• Problem details: From the data that follows, copy every line holding the string "white".

• Supplied data:
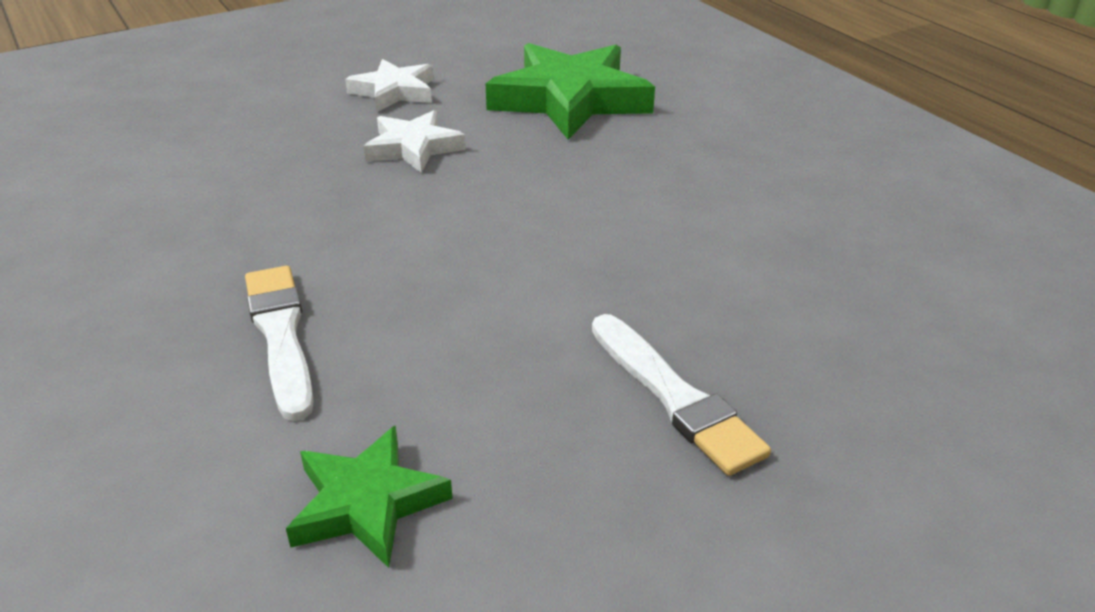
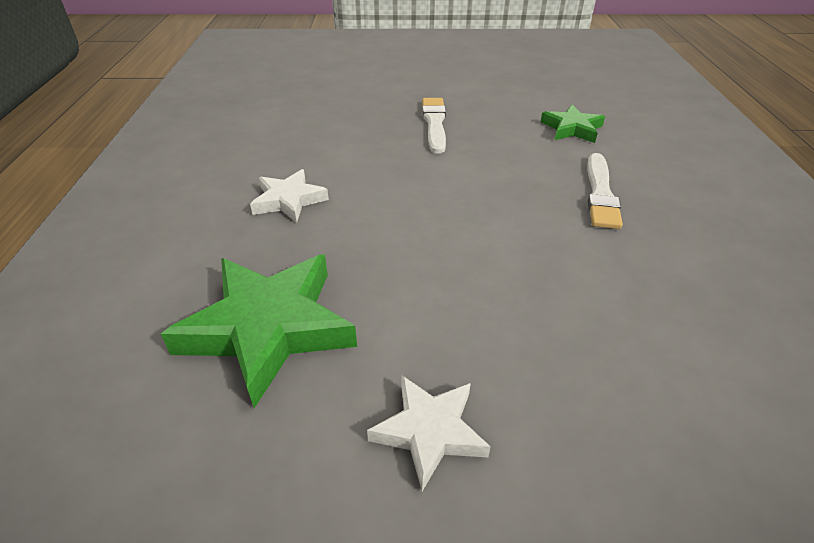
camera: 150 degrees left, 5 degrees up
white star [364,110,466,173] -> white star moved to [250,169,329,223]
--
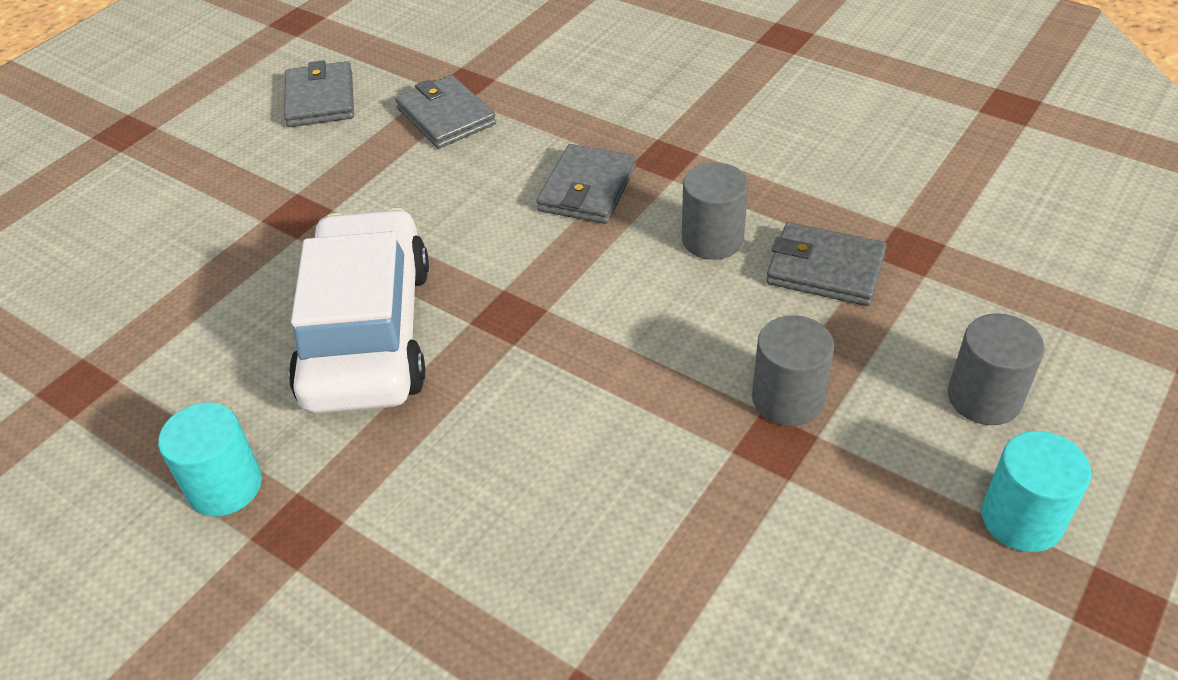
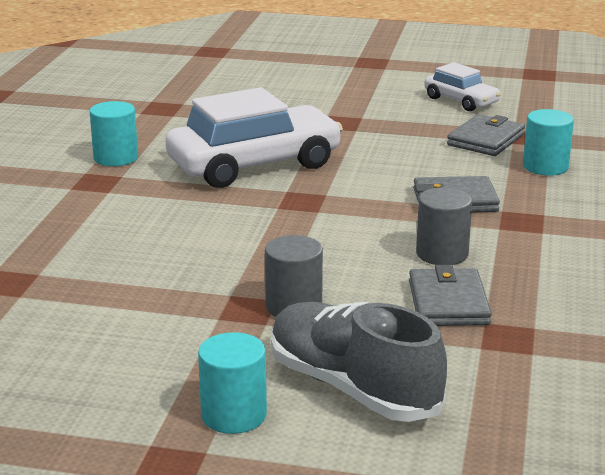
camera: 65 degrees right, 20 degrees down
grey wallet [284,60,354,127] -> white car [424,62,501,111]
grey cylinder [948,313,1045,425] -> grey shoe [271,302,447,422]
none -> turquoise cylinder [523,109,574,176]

• Answer box:
white star [364,110,466,173] -> white star moved to [250,169,329,223]
grey wallet [284,60,354,127] -> white car [424,62,501,111]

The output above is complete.